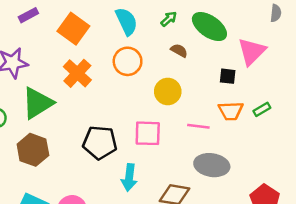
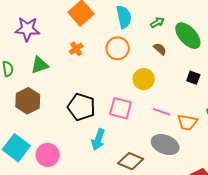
orange cross: (77, 73) -> (76, 49), size x0.6
green triangle: (37, 103) -> (40, 65), size x0.7
orange trapezoid: (231, 111) -> (187, 122), moved

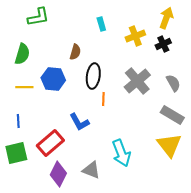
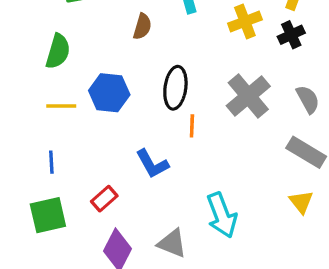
brown semicircle: (75, 52) -> (142, 26), moved
red rectangle: (50, 143) -> (104, 199), size x0.6
yellow triangle: (169, 145) -> (301, 202), size x0.6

What to produce. Copy out every line of the listing that includes the string "orange".

Response to this exercise.
orange cross: (77, 73) -> (76, 49), size x0.6
orange trapezoid: (231, 111) -> (187, 122), moved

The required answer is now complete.